### THE TASK
From the listing that follows, extract every line and set it down unaltered.

### EXERCISE DATA

************

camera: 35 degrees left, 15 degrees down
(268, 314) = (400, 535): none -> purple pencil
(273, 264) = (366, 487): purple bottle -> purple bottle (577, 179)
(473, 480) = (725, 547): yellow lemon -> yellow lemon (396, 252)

************

### RESPONSE
camera: 35 degrees left, 15 degrees down
(268, 314) = (400, 535): none -> purple pencil
(273, 264) = (366, 487): purple bottle -> purple bottle (577, 179)
(473, 480) = (725, 547): yellow lemon -> yellow lemon (396, 252)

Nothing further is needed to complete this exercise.